In the data below, the answer is the run of lines from the line containing "Q204: NPN (B" through the line containing "IC102 pin Q9: none -> N21", both included; print it exactly and nothing else.

** Opening DATASET EXTRACT block **

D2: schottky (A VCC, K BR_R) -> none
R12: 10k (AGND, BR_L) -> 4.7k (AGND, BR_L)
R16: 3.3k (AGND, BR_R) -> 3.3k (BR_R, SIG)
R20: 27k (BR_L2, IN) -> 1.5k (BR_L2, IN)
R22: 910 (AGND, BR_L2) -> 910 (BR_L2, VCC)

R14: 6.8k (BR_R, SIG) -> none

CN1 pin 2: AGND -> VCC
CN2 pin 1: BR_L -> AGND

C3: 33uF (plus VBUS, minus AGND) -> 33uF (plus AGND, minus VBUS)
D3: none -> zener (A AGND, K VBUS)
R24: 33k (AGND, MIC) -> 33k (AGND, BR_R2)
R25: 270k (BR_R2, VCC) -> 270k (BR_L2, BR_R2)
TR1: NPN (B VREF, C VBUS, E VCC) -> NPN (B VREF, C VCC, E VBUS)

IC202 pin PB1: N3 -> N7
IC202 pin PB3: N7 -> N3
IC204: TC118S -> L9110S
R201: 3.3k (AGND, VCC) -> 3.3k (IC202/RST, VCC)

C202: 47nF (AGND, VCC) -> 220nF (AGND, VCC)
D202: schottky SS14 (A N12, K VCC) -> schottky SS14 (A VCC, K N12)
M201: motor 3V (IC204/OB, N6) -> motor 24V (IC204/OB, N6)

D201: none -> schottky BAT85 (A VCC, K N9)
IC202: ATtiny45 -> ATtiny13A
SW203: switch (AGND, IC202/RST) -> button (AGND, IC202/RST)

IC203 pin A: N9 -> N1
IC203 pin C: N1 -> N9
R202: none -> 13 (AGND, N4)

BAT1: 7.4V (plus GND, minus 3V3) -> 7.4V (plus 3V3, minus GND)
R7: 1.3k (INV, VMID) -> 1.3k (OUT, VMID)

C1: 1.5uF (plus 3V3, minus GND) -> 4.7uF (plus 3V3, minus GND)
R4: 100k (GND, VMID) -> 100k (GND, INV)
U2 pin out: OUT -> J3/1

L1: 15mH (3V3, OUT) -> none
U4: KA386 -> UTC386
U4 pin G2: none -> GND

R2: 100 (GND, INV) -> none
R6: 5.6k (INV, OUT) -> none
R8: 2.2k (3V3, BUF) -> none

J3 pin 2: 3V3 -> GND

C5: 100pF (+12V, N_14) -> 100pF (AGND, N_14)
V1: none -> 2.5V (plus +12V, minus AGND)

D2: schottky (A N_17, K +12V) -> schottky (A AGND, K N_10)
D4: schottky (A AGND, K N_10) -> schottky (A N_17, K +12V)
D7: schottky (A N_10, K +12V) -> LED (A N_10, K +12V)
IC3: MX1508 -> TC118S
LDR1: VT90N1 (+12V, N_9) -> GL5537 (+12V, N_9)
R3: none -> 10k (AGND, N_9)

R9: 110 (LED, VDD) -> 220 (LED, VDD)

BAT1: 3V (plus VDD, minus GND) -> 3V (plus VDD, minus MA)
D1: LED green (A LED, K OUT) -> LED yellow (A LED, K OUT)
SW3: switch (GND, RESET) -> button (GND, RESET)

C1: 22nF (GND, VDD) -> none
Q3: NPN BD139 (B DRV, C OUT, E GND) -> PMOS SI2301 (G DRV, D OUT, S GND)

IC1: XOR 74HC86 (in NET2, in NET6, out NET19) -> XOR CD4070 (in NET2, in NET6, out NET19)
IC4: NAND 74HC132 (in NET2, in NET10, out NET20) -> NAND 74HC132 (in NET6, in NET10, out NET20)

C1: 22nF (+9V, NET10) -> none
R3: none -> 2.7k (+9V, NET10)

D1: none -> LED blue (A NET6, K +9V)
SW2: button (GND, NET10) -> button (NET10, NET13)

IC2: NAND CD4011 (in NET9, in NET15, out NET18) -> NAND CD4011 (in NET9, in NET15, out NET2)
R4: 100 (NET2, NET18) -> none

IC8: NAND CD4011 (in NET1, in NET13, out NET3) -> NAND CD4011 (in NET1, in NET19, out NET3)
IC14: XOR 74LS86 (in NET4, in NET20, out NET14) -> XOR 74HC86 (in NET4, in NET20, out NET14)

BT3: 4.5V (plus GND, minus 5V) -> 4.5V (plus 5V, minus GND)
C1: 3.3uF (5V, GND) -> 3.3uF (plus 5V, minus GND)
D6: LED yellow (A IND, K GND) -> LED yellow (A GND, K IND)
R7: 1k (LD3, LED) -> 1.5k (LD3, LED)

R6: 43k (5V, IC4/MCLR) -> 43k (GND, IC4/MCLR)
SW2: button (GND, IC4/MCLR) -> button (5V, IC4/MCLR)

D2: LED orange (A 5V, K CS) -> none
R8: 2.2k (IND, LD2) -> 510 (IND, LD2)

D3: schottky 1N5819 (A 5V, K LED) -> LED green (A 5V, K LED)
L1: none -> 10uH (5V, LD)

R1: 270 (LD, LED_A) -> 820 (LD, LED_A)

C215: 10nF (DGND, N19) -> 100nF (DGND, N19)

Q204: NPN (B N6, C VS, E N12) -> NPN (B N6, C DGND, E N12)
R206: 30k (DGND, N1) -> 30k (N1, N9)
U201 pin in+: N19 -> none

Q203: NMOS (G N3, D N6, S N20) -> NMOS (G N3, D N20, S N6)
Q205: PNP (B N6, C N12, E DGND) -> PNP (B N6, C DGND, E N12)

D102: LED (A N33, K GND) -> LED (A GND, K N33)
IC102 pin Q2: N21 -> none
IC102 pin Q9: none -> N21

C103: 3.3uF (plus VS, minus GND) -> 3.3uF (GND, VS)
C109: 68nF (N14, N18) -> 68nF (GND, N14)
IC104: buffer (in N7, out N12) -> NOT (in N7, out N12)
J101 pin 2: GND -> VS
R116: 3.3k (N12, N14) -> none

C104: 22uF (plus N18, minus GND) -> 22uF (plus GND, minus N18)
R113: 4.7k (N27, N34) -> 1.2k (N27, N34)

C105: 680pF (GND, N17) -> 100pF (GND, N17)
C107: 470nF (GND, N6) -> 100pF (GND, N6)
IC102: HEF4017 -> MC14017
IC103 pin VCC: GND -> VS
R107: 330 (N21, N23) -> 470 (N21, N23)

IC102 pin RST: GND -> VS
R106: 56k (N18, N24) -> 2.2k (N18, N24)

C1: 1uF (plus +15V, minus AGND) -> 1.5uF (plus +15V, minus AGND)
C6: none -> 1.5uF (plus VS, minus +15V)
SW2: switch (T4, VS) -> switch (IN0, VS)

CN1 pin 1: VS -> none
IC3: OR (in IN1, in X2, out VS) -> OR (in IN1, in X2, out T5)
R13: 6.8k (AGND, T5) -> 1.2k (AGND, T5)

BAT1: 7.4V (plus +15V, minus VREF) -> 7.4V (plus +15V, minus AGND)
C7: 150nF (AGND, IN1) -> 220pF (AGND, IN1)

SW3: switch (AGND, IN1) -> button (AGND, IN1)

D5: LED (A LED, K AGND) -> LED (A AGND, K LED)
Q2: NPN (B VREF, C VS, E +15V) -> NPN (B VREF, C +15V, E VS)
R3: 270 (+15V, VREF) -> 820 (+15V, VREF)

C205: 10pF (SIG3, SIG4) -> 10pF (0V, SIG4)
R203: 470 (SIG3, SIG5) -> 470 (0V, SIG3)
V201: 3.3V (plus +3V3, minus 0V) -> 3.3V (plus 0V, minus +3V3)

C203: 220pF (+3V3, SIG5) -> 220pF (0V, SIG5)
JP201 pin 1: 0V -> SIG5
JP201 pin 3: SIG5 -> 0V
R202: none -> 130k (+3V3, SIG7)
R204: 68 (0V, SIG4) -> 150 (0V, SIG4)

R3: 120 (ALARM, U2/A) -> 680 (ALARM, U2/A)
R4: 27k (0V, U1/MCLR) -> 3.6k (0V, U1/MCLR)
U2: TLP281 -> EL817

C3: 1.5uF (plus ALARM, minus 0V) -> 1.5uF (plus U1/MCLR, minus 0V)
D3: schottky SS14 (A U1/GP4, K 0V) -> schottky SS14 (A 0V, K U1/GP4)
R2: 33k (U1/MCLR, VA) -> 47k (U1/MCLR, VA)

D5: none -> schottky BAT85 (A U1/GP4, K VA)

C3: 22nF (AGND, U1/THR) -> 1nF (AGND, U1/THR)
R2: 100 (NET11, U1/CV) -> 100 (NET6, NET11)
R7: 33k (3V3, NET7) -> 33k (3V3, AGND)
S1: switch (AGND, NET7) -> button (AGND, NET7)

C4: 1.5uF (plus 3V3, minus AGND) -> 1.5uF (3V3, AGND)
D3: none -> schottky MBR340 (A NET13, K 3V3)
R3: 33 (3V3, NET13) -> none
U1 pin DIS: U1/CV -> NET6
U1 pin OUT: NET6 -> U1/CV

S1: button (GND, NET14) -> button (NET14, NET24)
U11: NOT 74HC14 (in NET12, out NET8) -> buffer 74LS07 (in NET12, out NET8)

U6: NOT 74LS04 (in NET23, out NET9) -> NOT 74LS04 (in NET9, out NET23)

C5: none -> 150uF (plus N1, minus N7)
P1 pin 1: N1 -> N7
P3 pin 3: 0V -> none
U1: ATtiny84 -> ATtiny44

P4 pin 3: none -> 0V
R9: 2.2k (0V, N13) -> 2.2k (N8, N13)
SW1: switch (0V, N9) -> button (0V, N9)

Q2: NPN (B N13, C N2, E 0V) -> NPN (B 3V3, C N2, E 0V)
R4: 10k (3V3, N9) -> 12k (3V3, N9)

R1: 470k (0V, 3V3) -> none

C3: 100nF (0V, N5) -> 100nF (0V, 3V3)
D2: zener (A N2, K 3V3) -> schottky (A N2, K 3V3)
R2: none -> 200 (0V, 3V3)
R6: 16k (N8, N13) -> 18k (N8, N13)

** Closing DATASET EXTRACT block **

▶ _PROBLEM SOLUTION_:
Q204: NPN (B N6, C VS, E N12) -> NPN (B N6, C DGND, E N12)
R206: 30k (DGND, N1) -> 30k (N1, N9)
U201 pin in+: N19 -> none

Q203: NMOS (G N3, D N6, S N20) -> NMOS (G N3, D N20, S N6)
Q205: PNP (B N6, C N12, E DGND) -> PNP (B N6, C DGND, E N12)

D102: LED (A N33, K GND) -> LED (A GND, K N33)
IC102 pin Q2: N21 -> none
IC102 pin Q9: none -> N21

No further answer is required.